-- WHAT TO WORK ON --
Among the records below, find the lines with the word "grey" and copy them.

-- INPUT DATA --
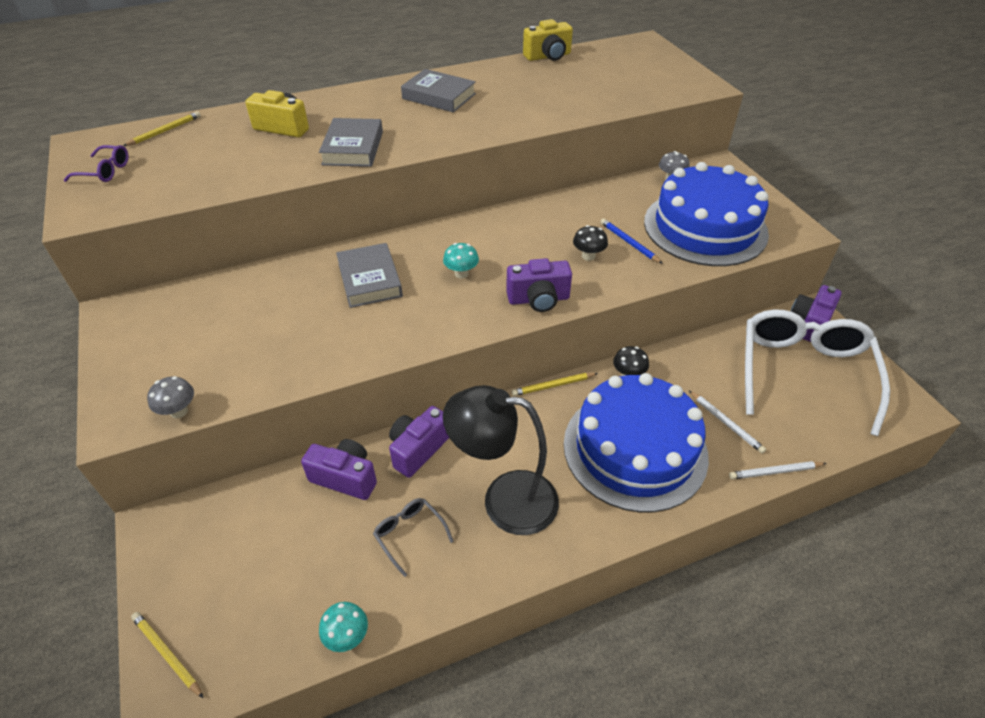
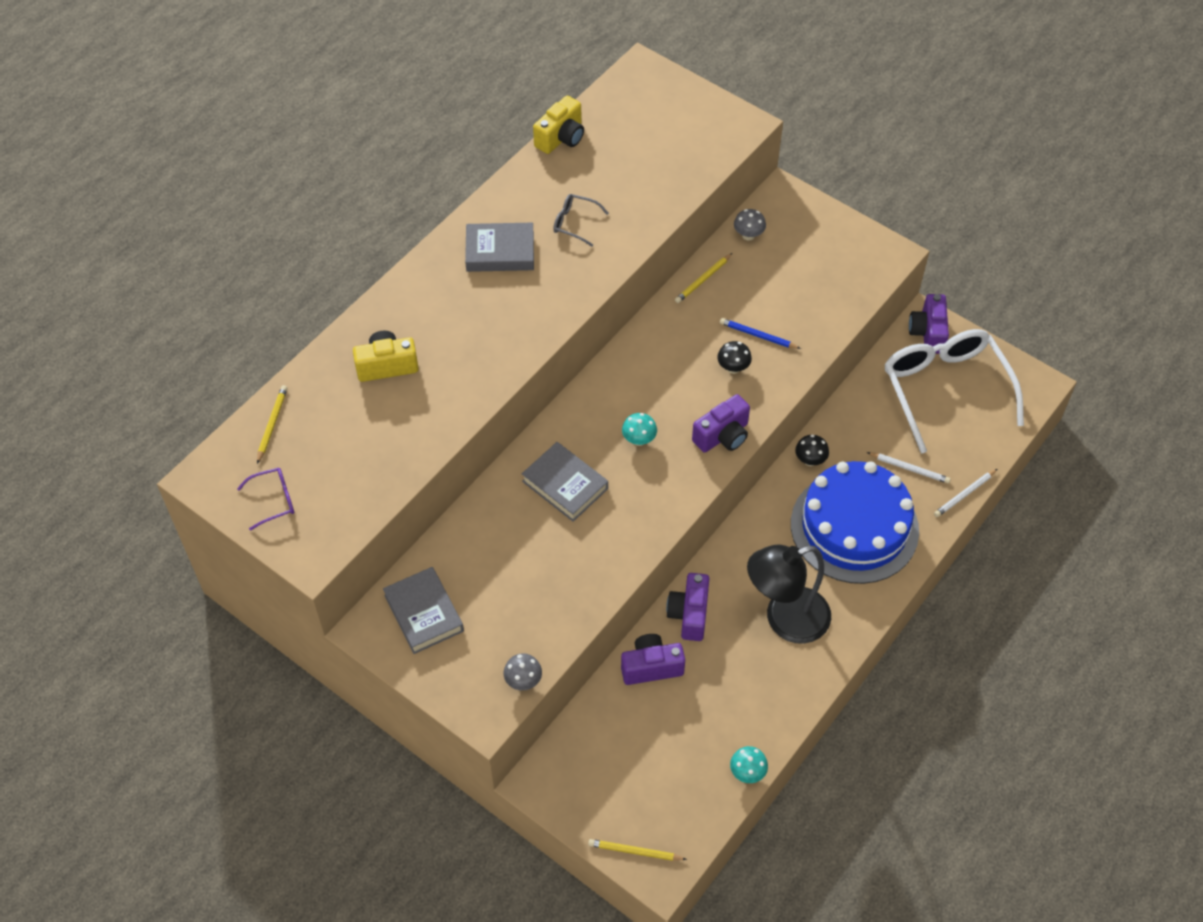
camera: 30 degrees left, 10 degrees up
grey book [319,118,383,167] -> grey book moved to [383,567,464,654]
grey glasses [373,498,454,577] -> grey glasses moved to [553,194,609,247]
yellow pencil [512,373,598,396] -> yellow pencil moved to [675,253,732,303]
blue cake [644,162,769,266] -> none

-- ANSWER SECTION --
grey book [319,118,383,167] -> grey book moved to [383,567,464,654]
grey glasses [373,498,454,577] -> grey glasses moved to [553,194,609,247]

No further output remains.